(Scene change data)
——

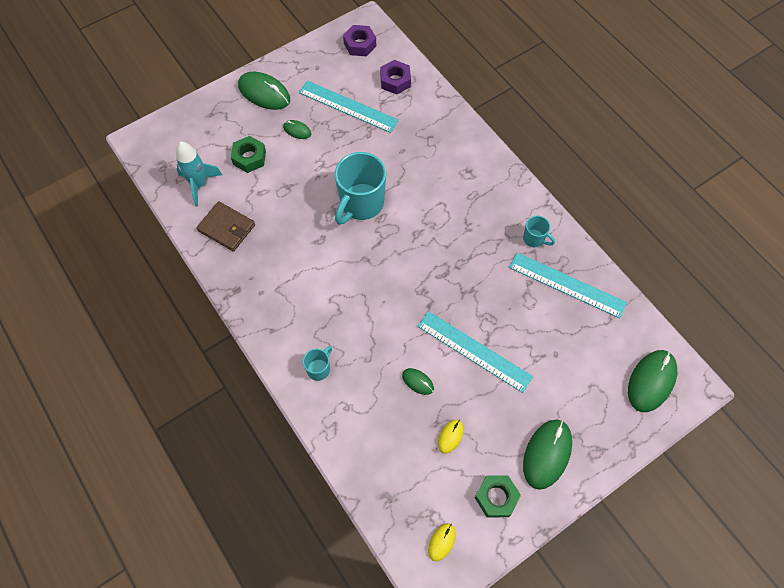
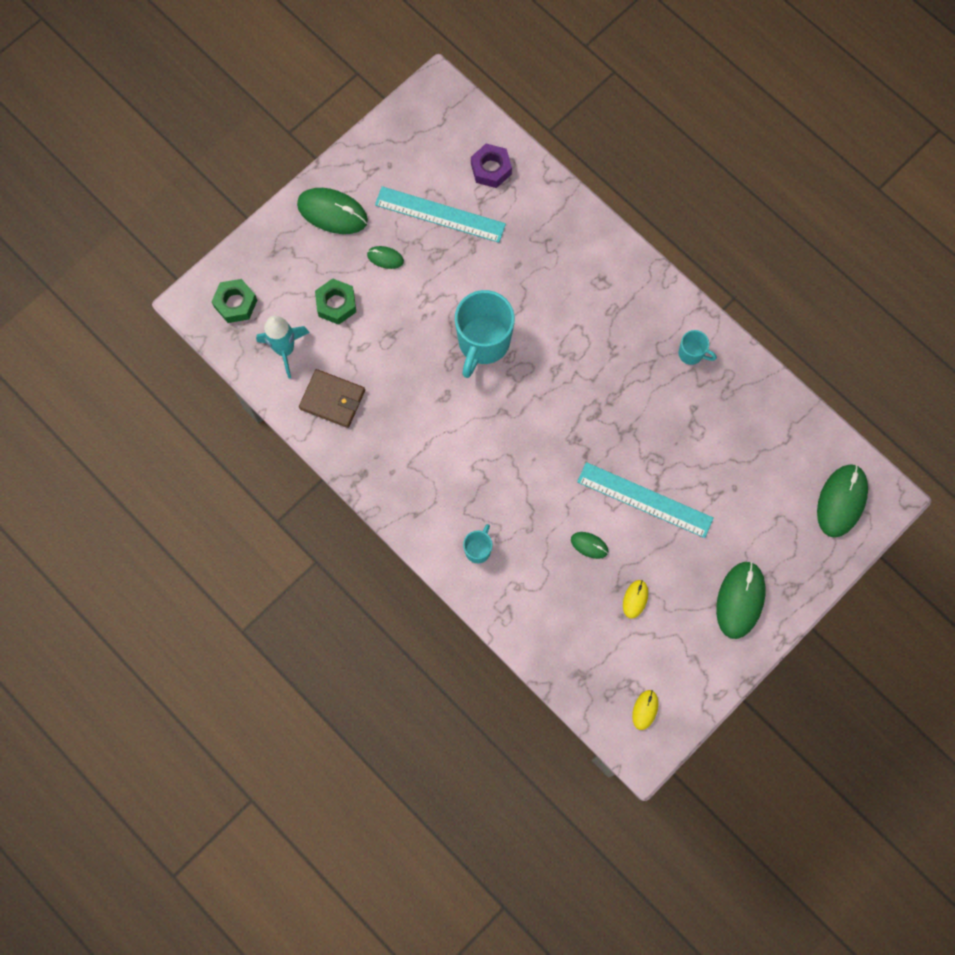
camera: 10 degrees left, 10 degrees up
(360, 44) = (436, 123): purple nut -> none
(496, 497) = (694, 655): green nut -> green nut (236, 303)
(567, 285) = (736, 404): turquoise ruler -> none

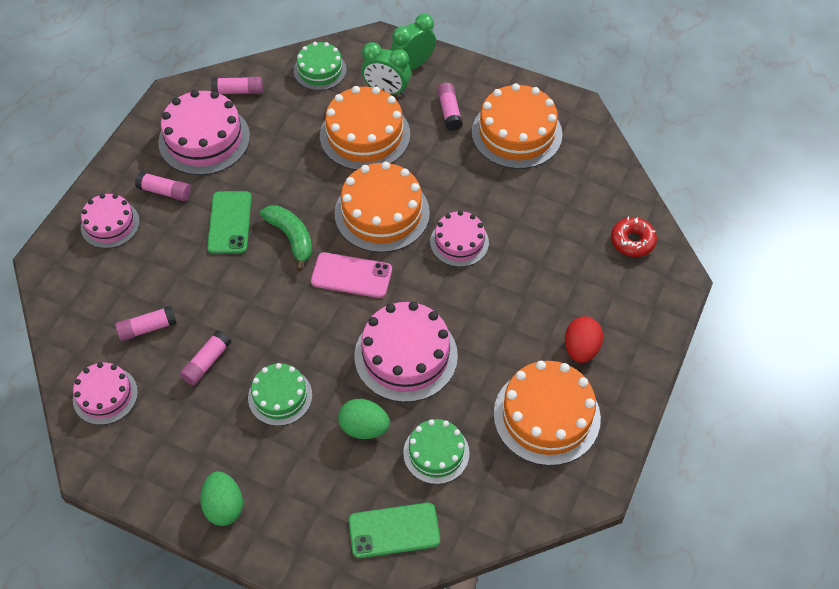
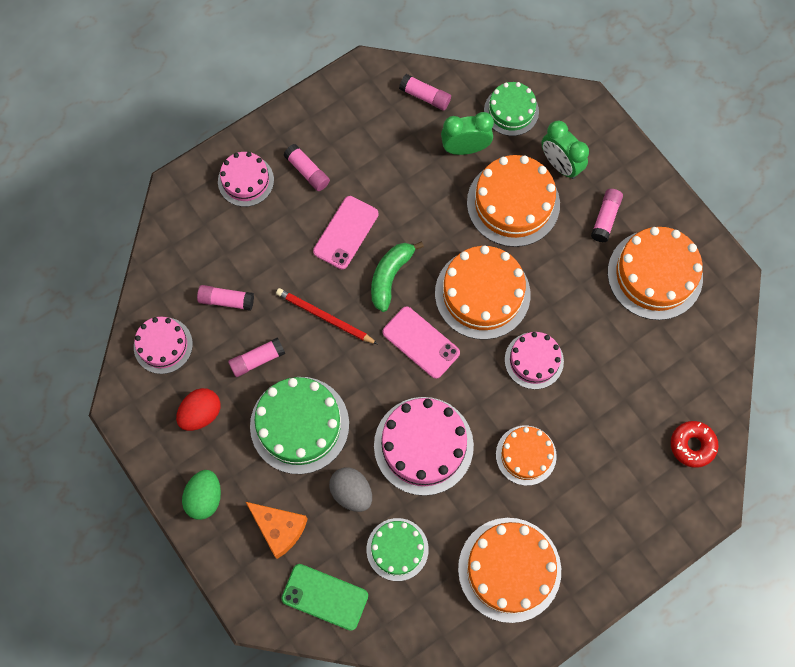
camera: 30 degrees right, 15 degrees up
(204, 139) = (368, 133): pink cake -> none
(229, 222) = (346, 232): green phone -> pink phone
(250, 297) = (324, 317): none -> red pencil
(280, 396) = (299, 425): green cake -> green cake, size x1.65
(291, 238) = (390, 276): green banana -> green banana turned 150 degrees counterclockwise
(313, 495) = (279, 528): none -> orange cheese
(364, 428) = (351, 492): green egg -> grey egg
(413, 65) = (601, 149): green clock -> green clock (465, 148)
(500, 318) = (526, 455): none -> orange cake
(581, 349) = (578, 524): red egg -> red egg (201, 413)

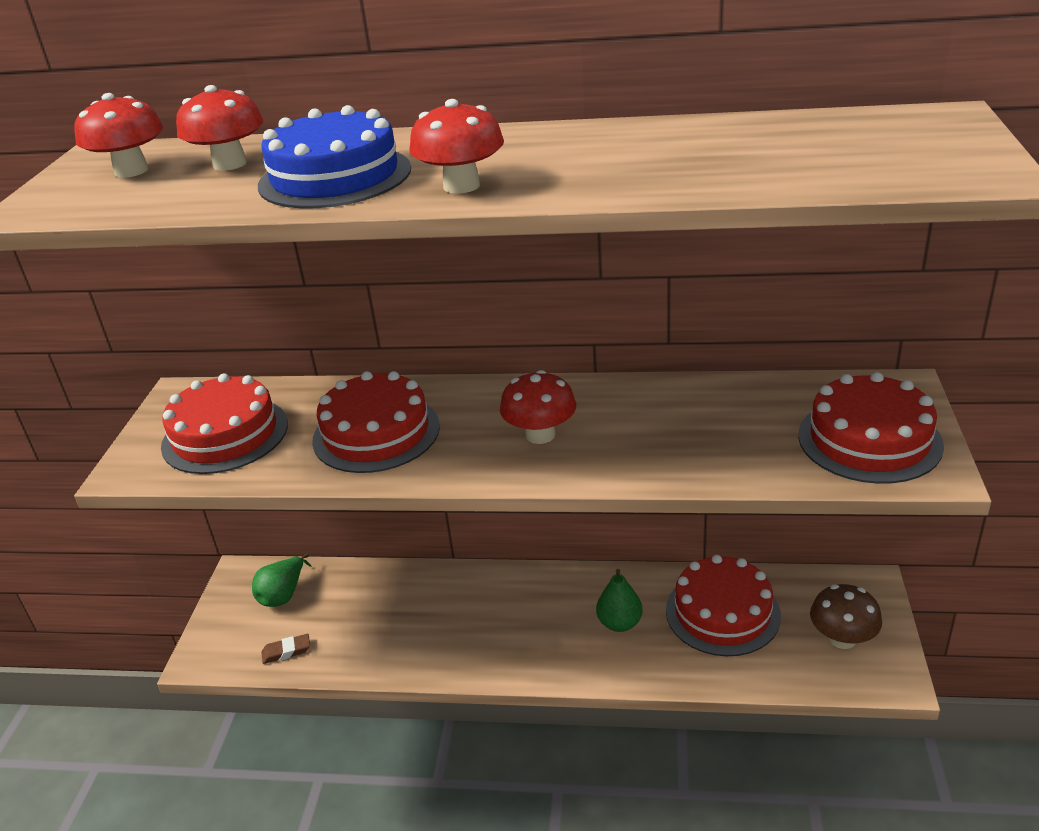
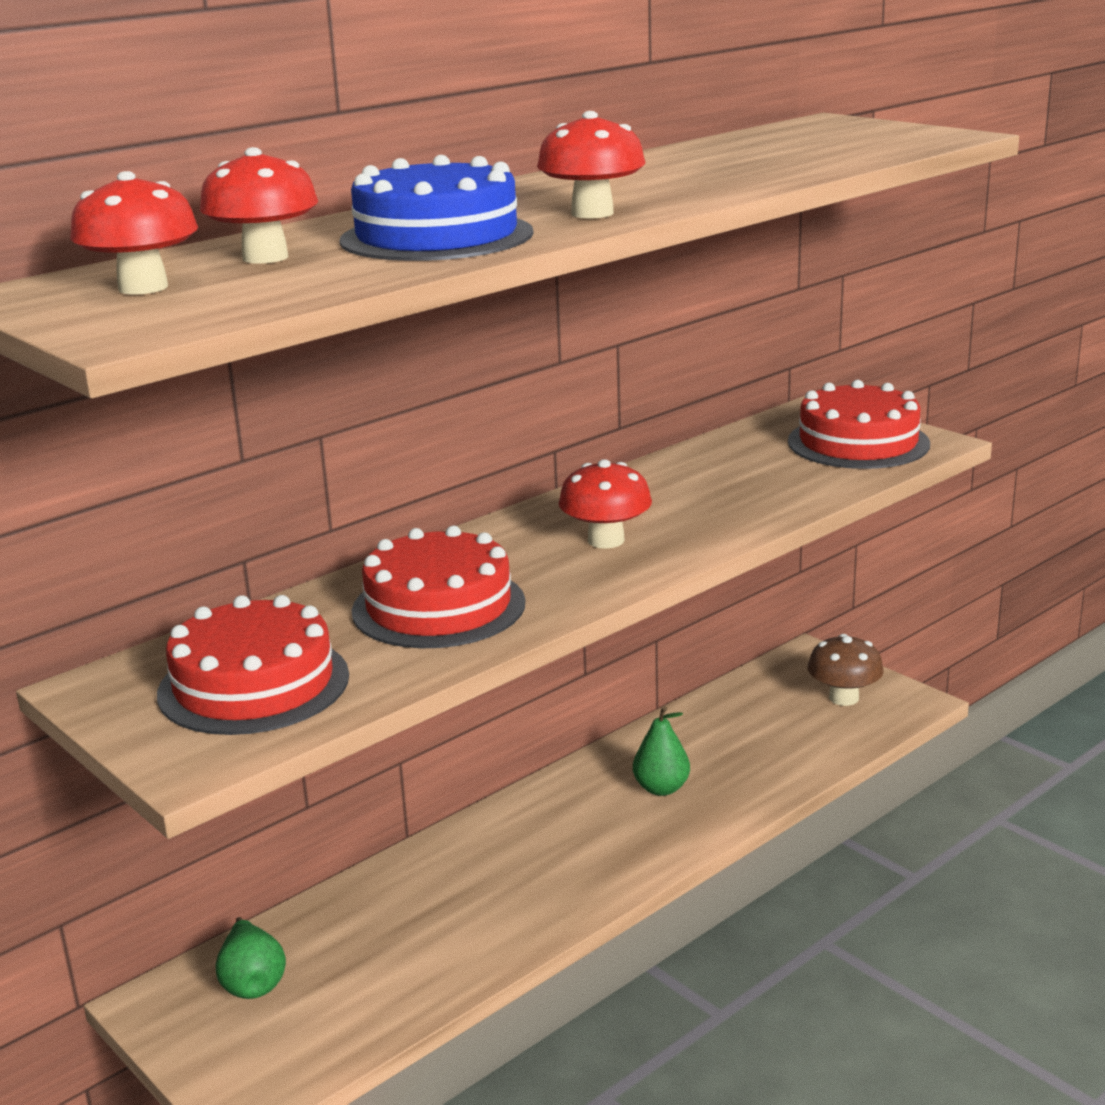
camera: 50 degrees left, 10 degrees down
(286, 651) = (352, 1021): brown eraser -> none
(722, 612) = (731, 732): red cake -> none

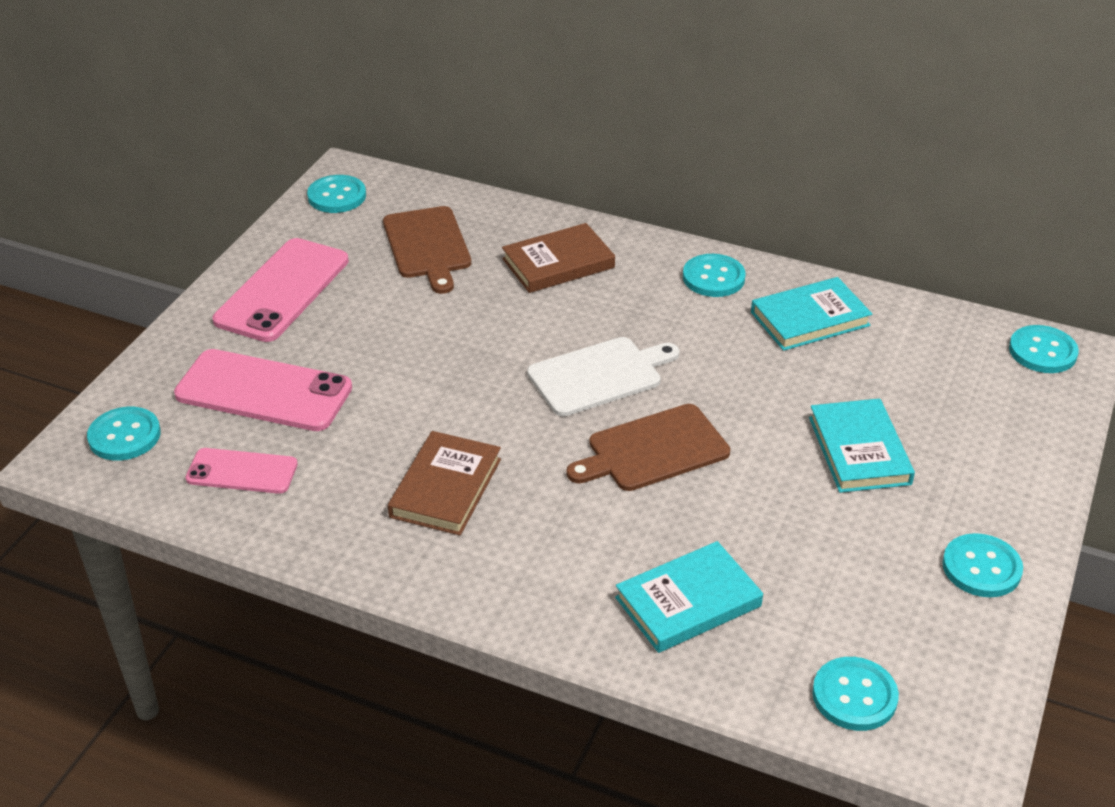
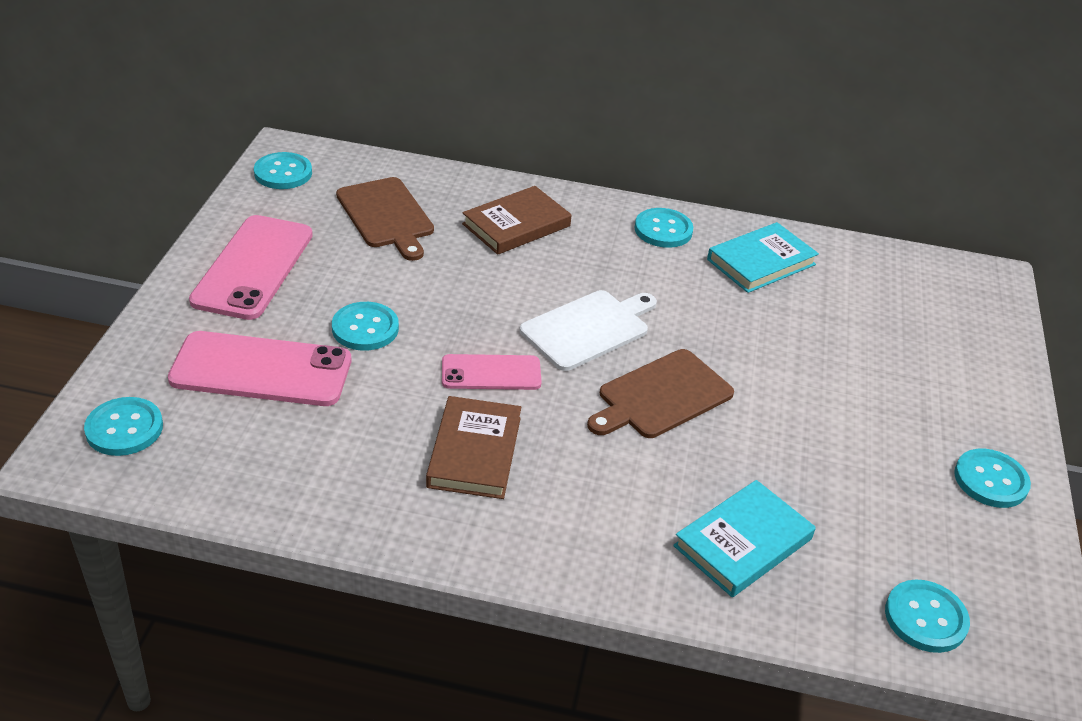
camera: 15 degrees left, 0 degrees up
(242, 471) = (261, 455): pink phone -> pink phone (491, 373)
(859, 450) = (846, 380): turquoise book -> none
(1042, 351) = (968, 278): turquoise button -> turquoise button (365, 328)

——

▶ [What is needed]
Across all the records, find the lines containing the word "pink" and reproduce each one.

▶ [Written response]
(204, 139) = (368, 133): pink cake -> none
(229, 222) = (346, 232): green phone -> pink phone
(242, 471) = (261, 455): pink phone -> pink phone (491, 373)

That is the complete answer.